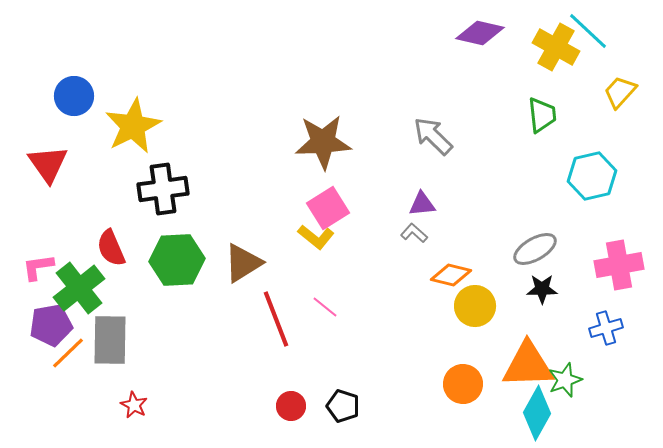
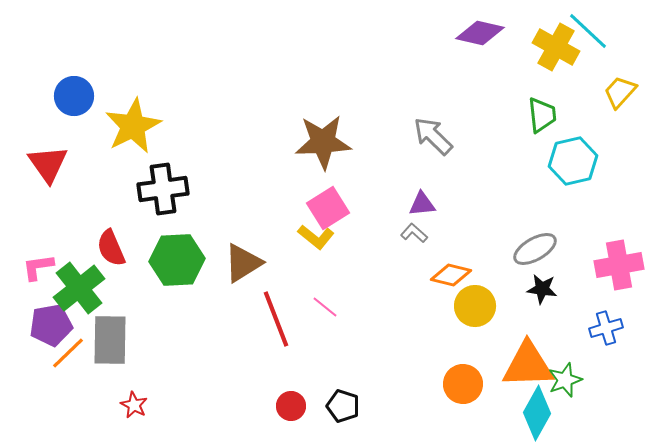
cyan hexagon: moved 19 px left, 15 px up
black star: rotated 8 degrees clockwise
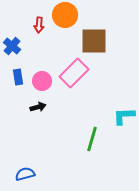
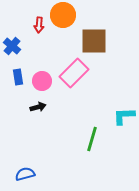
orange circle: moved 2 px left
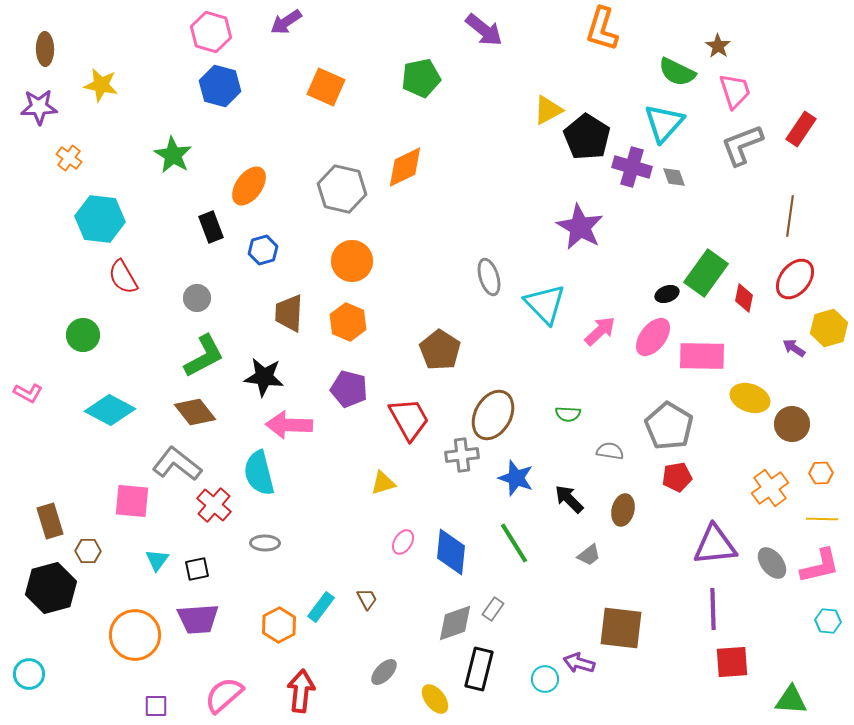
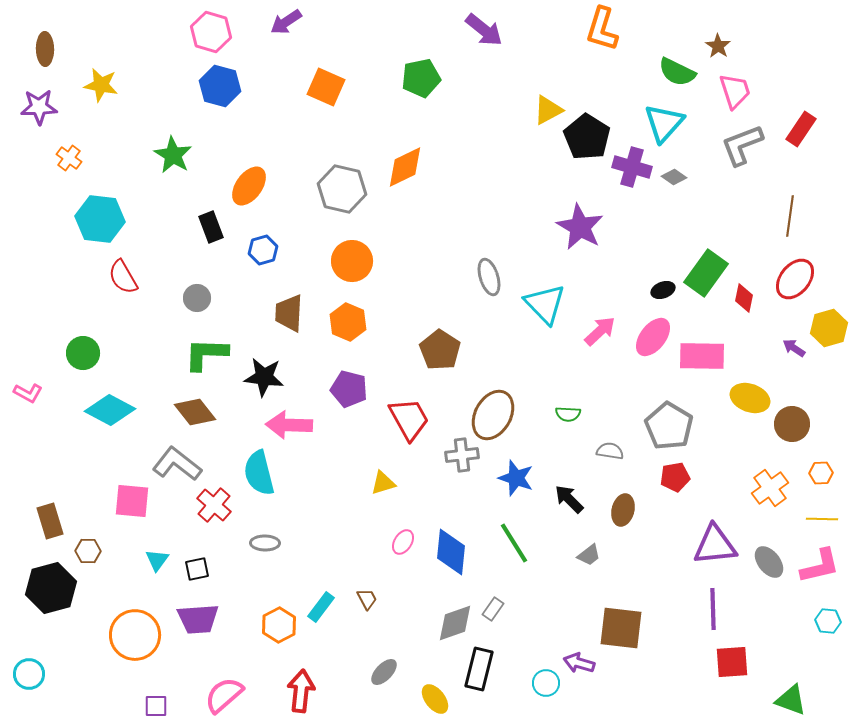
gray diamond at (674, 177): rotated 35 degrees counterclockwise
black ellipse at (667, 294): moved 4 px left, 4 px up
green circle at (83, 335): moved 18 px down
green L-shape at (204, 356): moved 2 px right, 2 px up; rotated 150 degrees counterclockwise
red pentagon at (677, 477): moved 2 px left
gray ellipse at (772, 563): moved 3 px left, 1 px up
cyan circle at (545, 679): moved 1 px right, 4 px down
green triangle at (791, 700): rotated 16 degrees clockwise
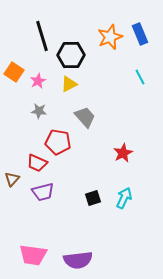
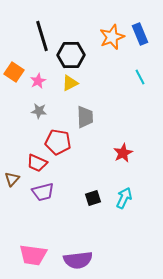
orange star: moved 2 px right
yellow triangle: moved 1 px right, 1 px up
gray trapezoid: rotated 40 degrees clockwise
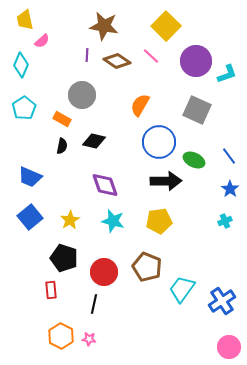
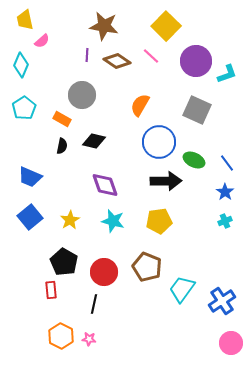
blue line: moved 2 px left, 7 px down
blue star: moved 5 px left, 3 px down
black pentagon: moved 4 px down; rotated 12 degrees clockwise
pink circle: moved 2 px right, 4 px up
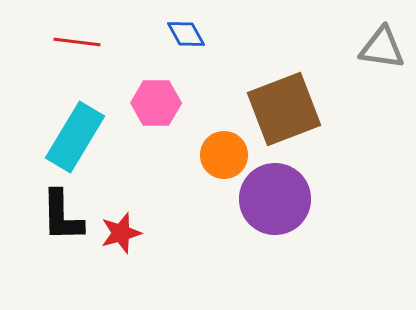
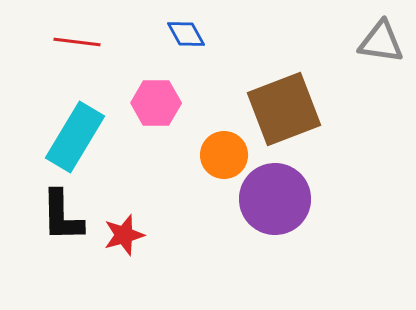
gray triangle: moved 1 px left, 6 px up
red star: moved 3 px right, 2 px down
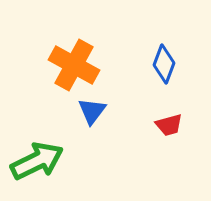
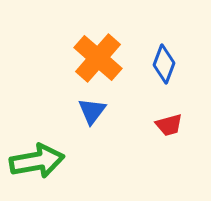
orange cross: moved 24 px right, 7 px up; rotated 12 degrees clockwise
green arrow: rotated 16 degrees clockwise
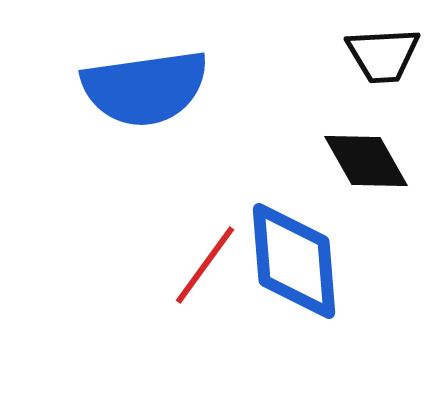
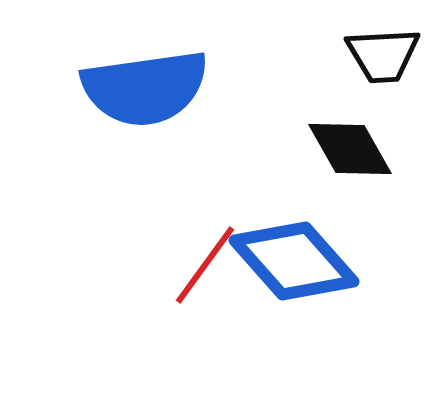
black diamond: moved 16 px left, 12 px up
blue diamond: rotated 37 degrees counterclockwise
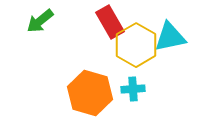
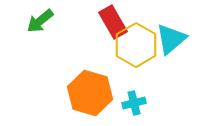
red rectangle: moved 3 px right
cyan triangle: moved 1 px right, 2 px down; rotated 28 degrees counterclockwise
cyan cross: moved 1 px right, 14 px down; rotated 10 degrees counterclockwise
————————
If a line falls between the one containing "gray triangle: moved 1 px left, 6 px up" and the last line of the records above, inclusive, restate it exactly; leave out the pictures and everything else.

gray triangle: moved 1 px left, 6 px up
red star: moved 3 px right, 2 px down
orange cross: moved 24 px right, 7 px up; rotated 12 degrees clockwise
green arrow: rotated 16 degrees clockwise
black diamond: moved 16 px left, 12 px up
blue diamond: rotated 37 degrees counterclockwise
red rectangle: moved 3 px right
cyan triangle: moved 1 px right, 2 px down; rotated 28 degrees counterclockwise
cyan cross: moved 1 px right, 14 px down; rotated 10 degrees counterclockwise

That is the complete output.